**** Exercise materials ****

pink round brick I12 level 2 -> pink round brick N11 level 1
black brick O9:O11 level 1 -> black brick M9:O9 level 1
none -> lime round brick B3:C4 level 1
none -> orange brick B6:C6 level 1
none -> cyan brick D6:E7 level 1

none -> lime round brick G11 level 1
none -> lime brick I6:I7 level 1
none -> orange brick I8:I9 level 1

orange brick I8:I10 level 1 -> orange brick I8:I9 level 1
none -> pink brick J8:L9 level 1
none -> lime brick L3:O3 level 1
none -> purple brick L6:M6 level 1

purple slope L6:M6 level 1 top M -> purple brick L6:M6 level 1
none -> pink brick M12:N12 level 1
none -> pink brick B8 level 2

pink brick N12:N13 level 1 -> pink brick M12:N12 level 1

****
**** Exercise materials ****

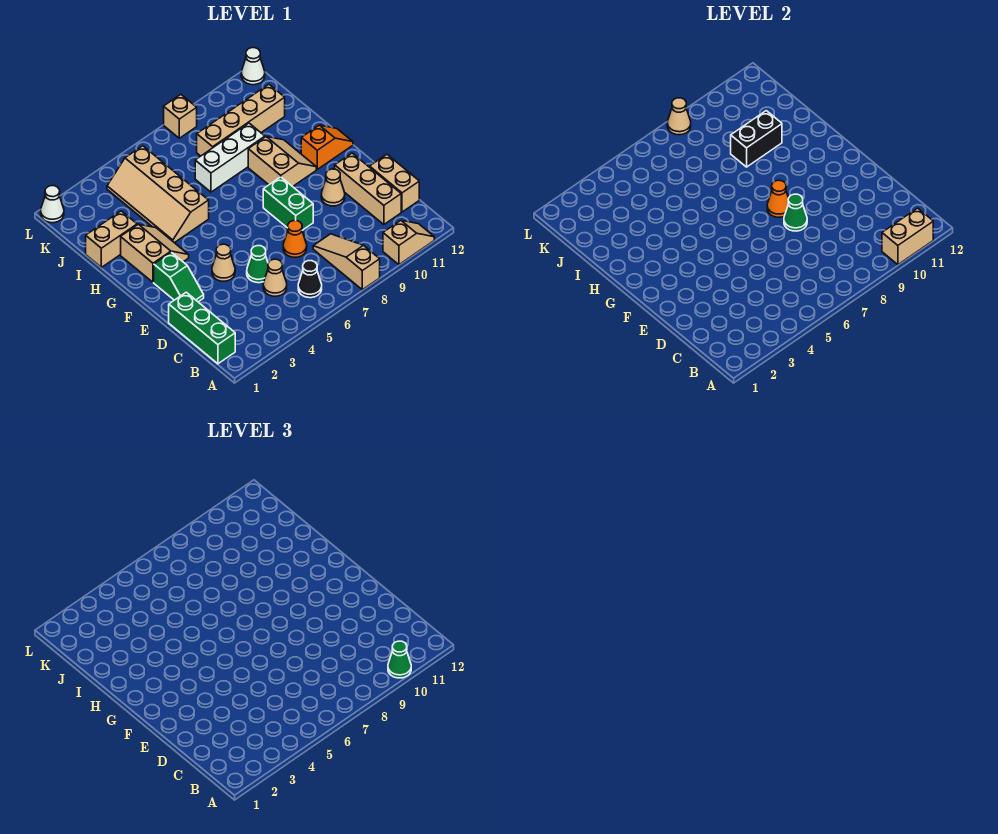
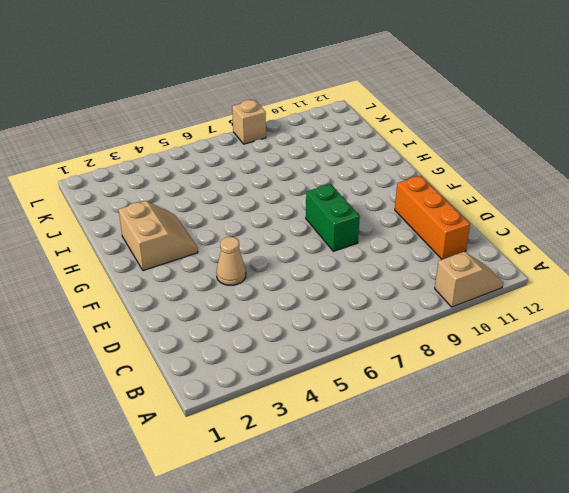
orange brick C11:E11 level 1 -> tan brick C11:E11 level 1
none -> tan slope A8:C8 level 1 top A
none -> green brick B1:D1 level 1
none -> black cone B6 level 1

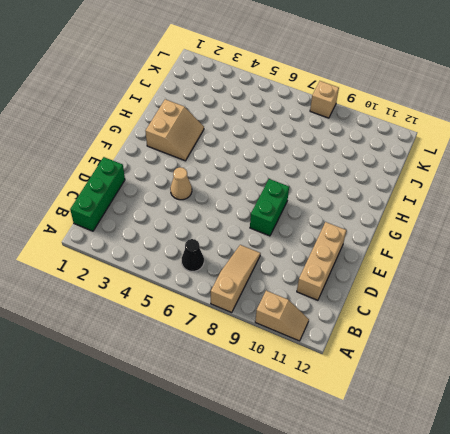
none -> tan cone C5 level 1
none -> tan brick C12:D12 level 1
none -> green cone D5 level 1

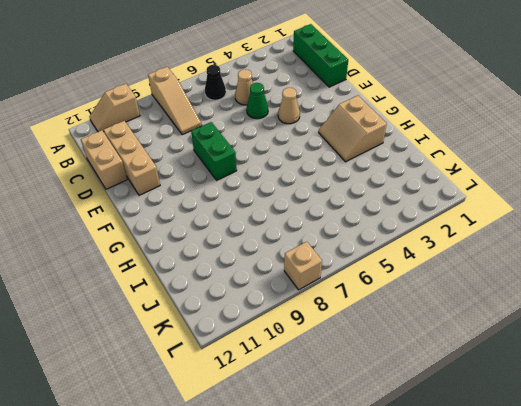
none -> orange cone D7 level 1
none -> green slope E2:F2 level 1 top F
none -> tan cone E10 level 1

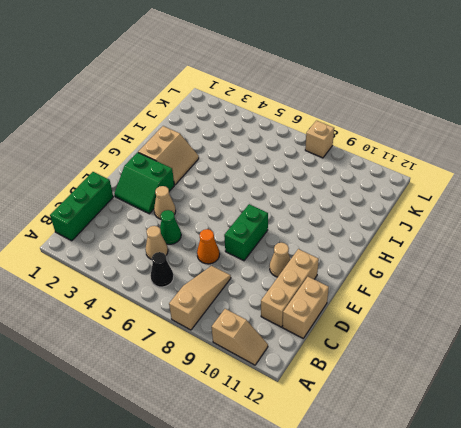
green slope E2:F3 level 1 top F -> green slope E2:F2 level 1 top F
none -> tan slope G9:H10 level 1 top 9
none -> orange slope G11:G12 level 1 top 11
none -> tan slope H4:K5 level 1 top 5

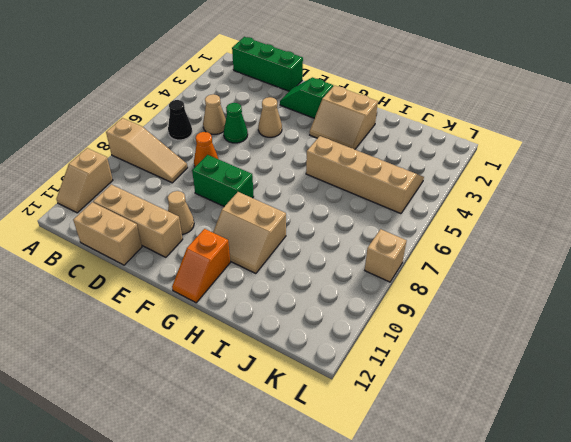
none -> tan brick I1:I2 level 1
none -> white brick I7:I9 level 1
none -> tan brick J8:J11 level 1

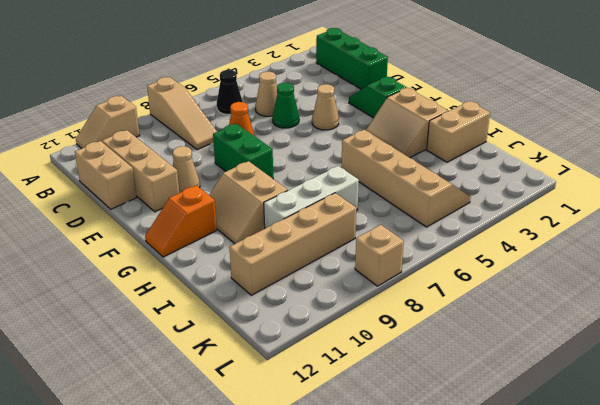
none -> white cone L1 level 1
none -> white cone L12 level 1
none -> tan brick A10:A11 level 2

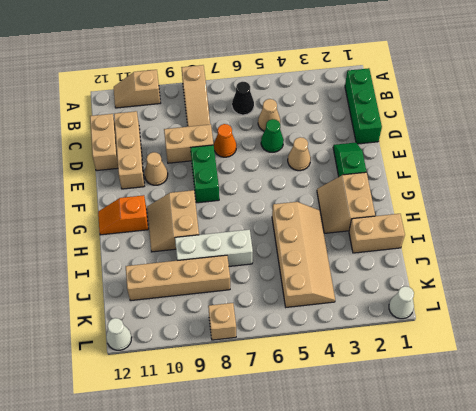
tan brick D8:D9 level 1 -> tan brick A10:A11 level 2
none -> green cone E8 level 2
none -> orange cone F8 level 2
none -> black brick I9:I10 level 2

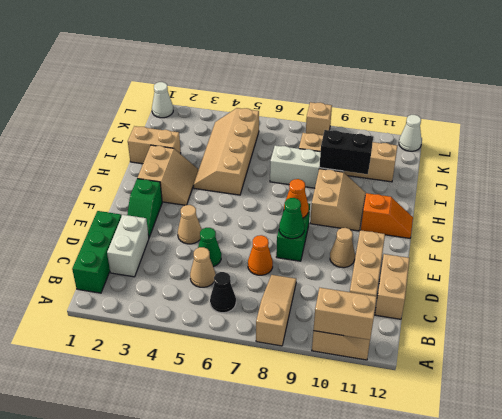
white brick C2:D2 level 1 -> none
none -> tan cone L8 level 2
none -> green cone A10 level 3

****

Assignment: In the records above, copy exactly everything from the line that has "none -> tan cone E10 level 1" down to the line that has "white brick C2:D2 level 1 -> none", both ends included, and leave out the pictures.

Written answer:
none -> tan cone E10 level 1

green slope E2:F3 level 1 top F -> green slope E2:F2 level 1 top F
none -> tan slope G9:H10 level 1 top 9
none -> orange slope G11:G12 level 1 top 11
none -> tan slope H4:K5 level 1 top 5

none -> tan brick I1:I2 level 1
none -> white brick I7:I9 level 1
none -> tan brick J8:J11 level 1

none -> white cone L1 level 1
none -> white cone L12 level 1
none -> tan brick A10:A11 level 2

tan brick D8:D9 level 1 -> tan brick A10:A11 level 2
none -> green cone E8 level 2
none -> orange cone F8 level 2
none -> black brick I9:I10 level 2

white brick C2:D2 level 1 -> none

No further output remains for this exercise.